### WORK INSTRUCTION
Which of the lines below hold the word "none"? Pull each of them out.
+--
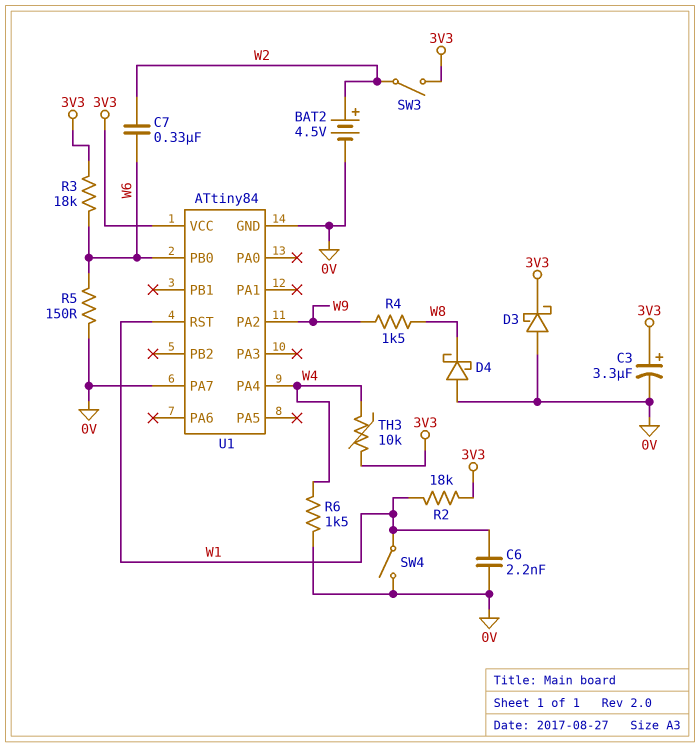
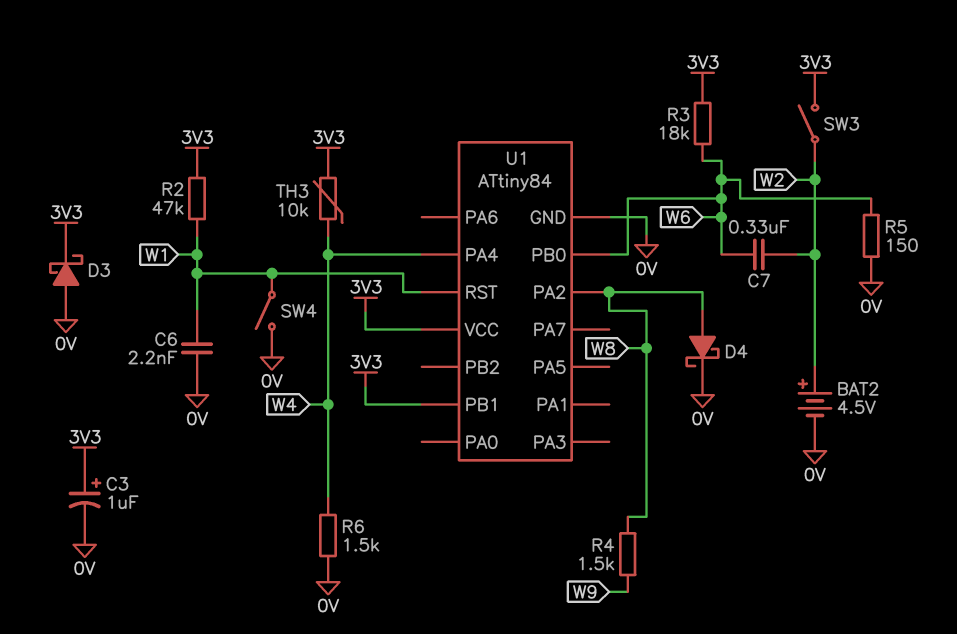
C3: 3.3uF (plus 3V3, minus 0V) -> 1uF (plus 3V3, minus 0V)
D4: schottky (A 0V, K W8) -> schottky (A W8, K 0V)
R2: 18k (3V3, W1) -> 47k (3V3, W1)
U1 pin PA2: W9 -> W8
U1 pin PA7: 0V -> none
U1 pin PB1: none -> 3V3

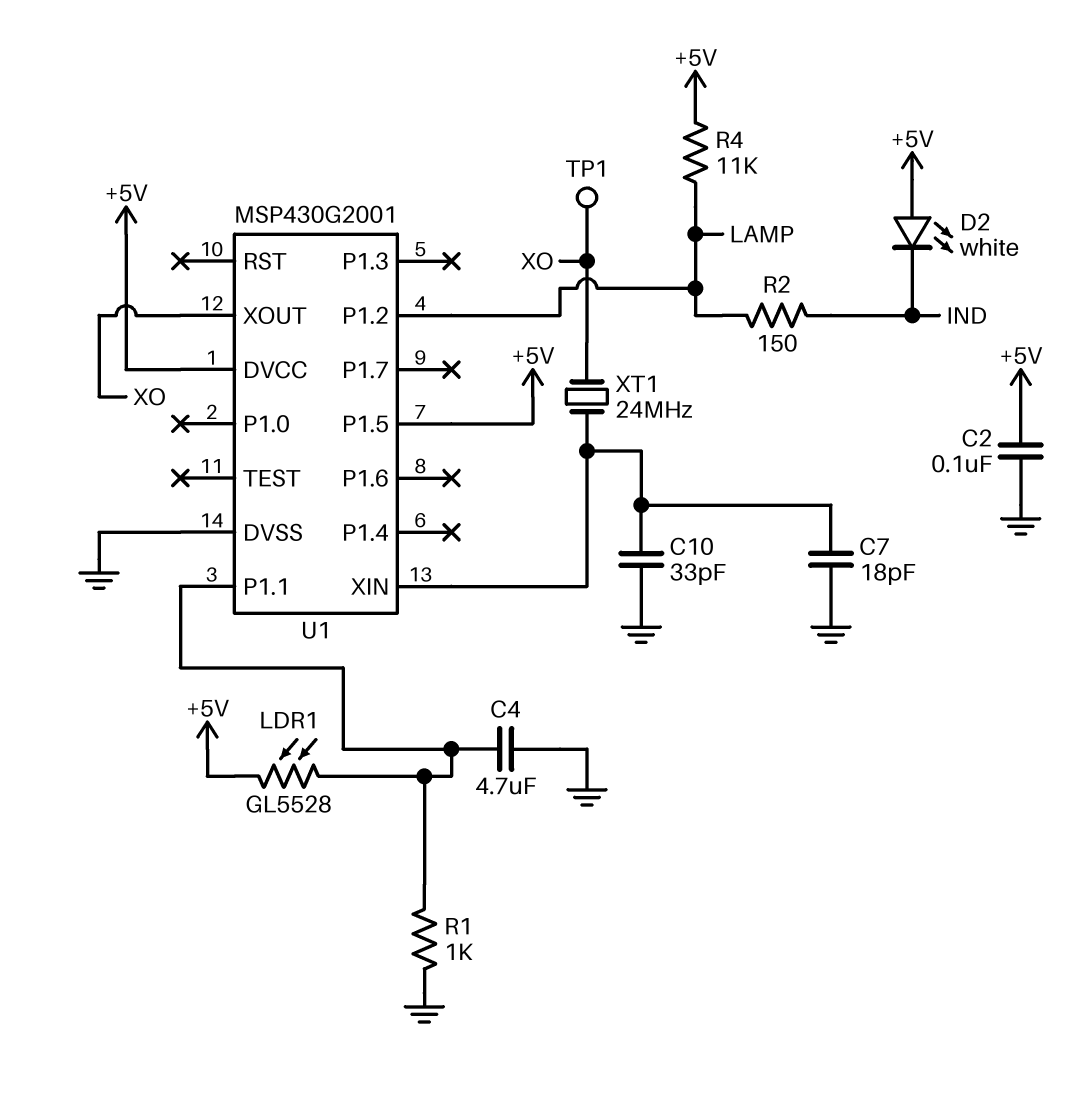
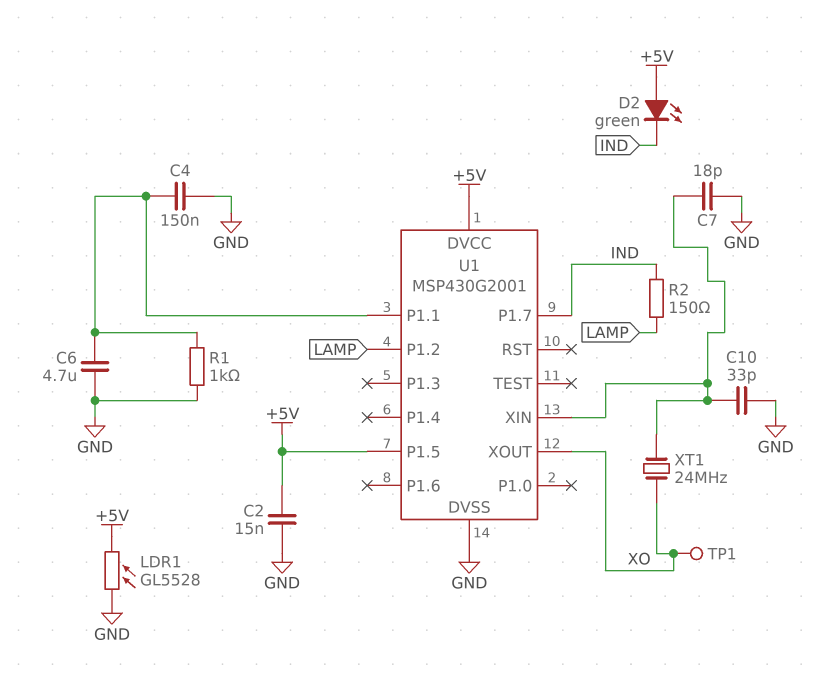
C2: 100nF (+5V, GND) -> 15nF (+5V, GND)
C4: 4.7uF (GND, U1/P1.1) -> 150nF (GND, U1/P1.1)
C6: none -> 4.7uF (GND, U1/P1.1)
D2: LED white (A +5V, K IND) -> LED green (A +5V, K IND)
LDR1: GL5528 (+5V, U1/P1.1) -> GL5528 (+5V, GND)
R4: 11k (+5V, LAMP) -> none
U1 pin P1.7: none -> IND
+--
### TASK SOLUTION
U1 pin PA7: 0V -> none
U1 pin PB1: none -> 3V3
C6: none -> 4.7uF (GND, U1/P1.1)
R4: 11k (+5V, LAMP) -> none
U1 pin P1.7: none -> IND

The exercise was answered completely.